Task inputs
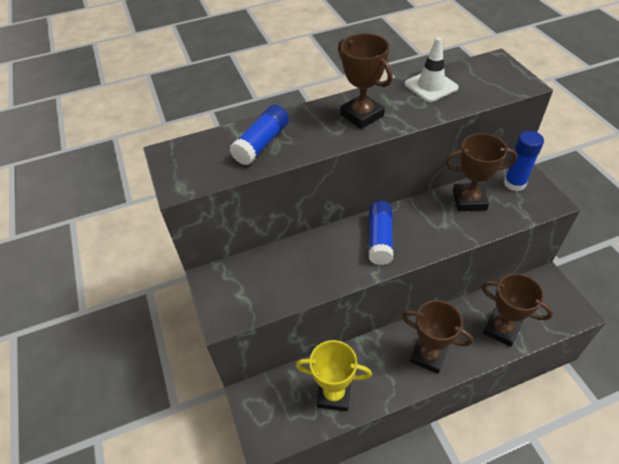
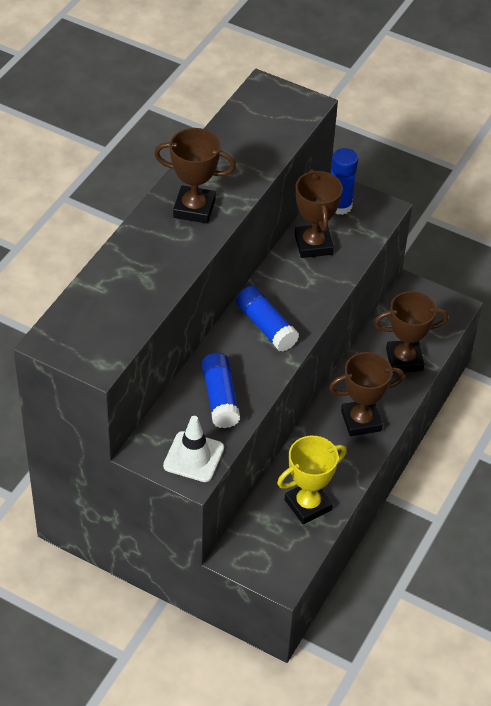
camera: 45 degrees left, 0 degrees up
(262, 143) = (130, 284): blue glue stick -> blue glue stick (220, 398)
(431, 86) = (228, 145): white traffic cone -> white traffic cone (193, 457)
(469, 200) = (313, 244): brown trophy -> brown trophy turned 60 degrees counterclockwise

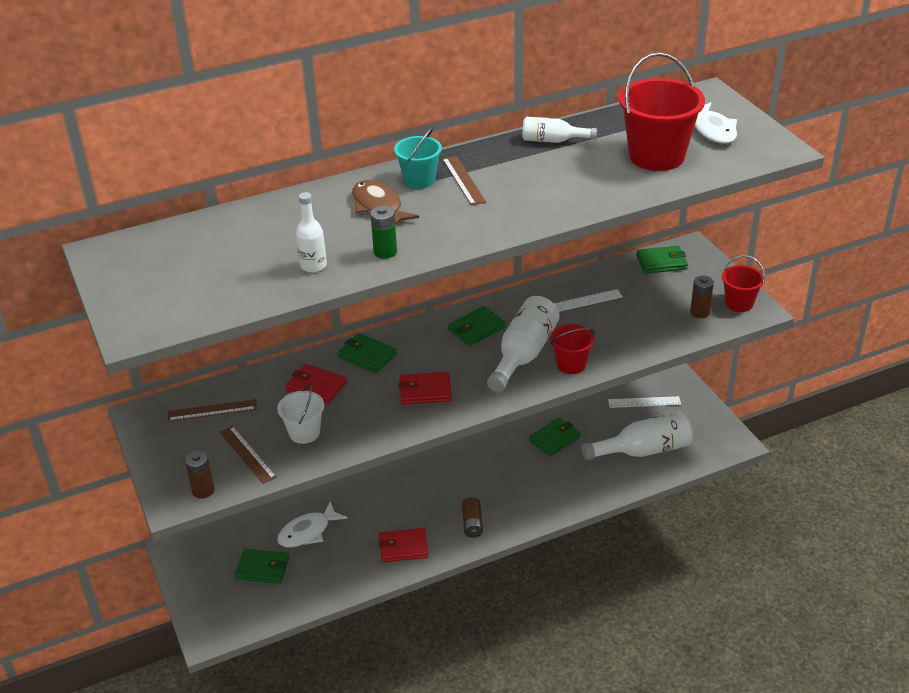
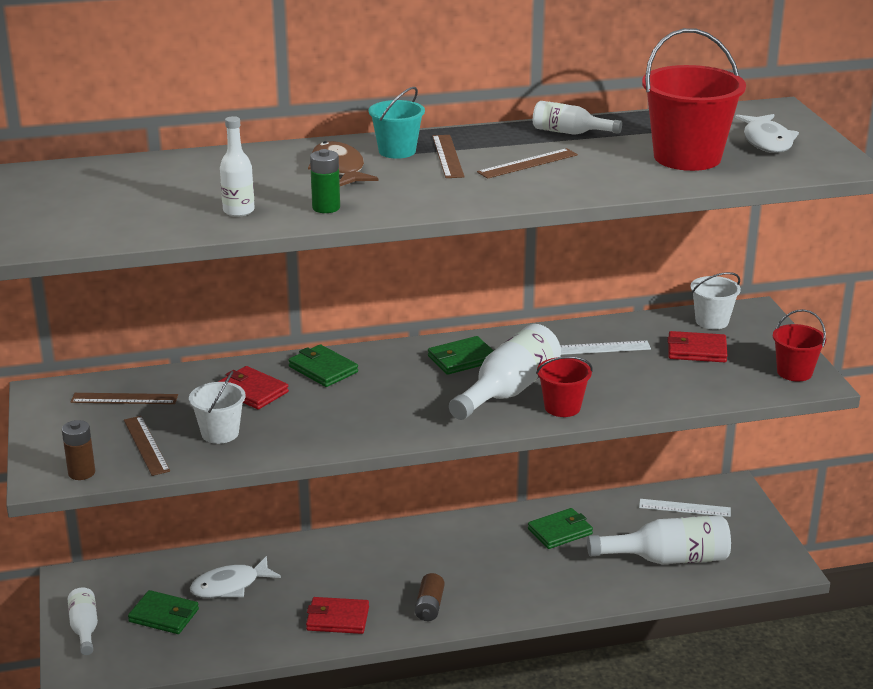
camera: 10 degrees right, 10 degrees down
(201, 591) = (84, 628): none -> white bottle
(425, 391) = (377, 411): red wallet -> red wallet (697, 350)
(532, 180) = (528, 163): none -> brown ruler
(661, 262) = (712, 321): green wallet -> white bucket
(699, 312) = (741, 375): brown battery -> none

Required action
The answer must consist of every line from the records above that holds "white".

Task output
(431, 86) = (228, 145): white traffic cone -> white traffic cone (193, 457)
(201, 591) = (84, 628): none -> white bottle
(661, 262) = (712, 321): green wallet -> white bucket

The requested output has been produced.